Your assignment — Below are the records. Gather each line that holds "plate".

Source records —

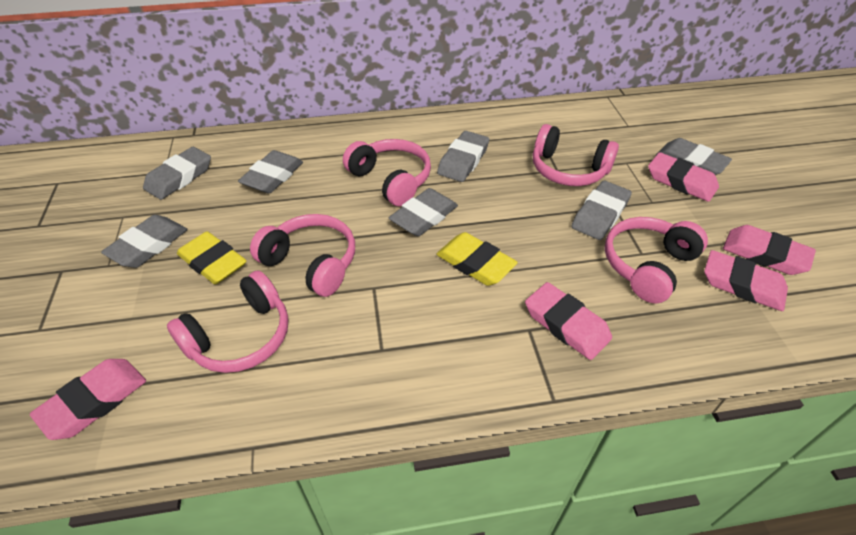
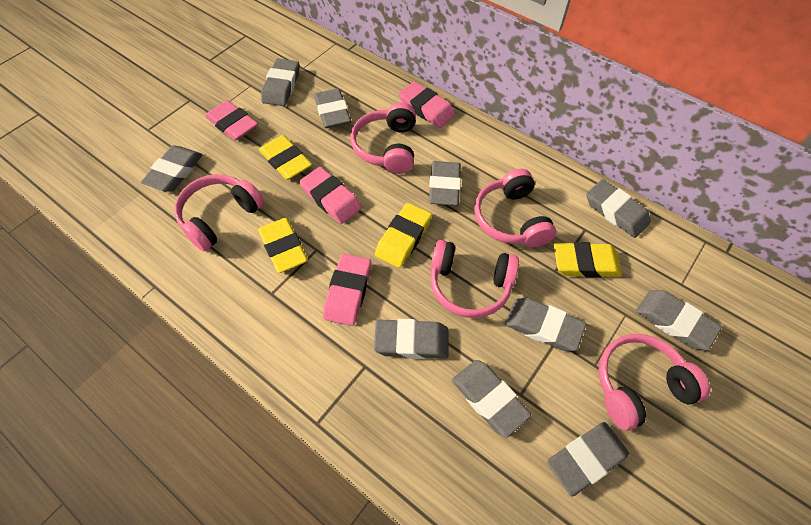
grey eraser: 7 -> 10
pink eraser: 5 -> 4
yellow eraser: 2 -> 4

* * *

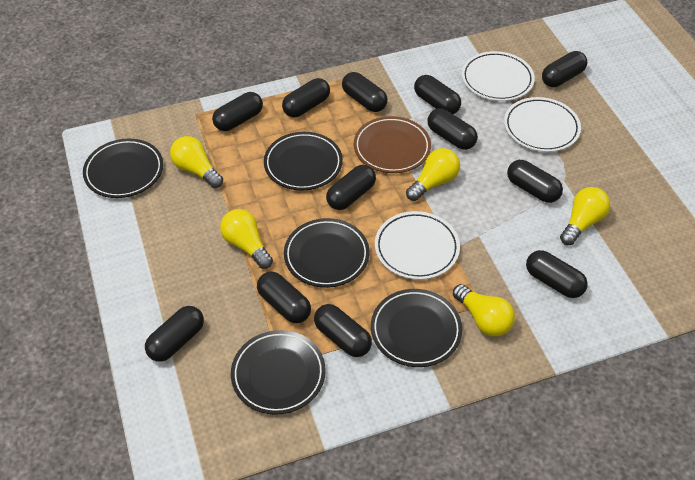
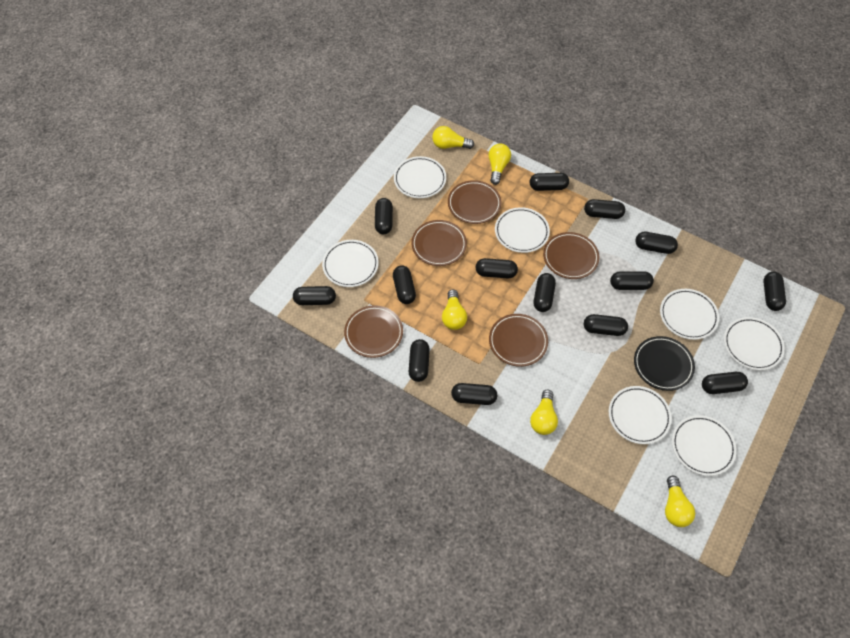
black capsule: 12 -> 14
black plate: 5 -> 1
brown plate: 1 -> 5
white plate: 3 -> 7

Response area —
black plate: 5 -> 1
brown plate: 1 -> 5
white plate: 3 -> 7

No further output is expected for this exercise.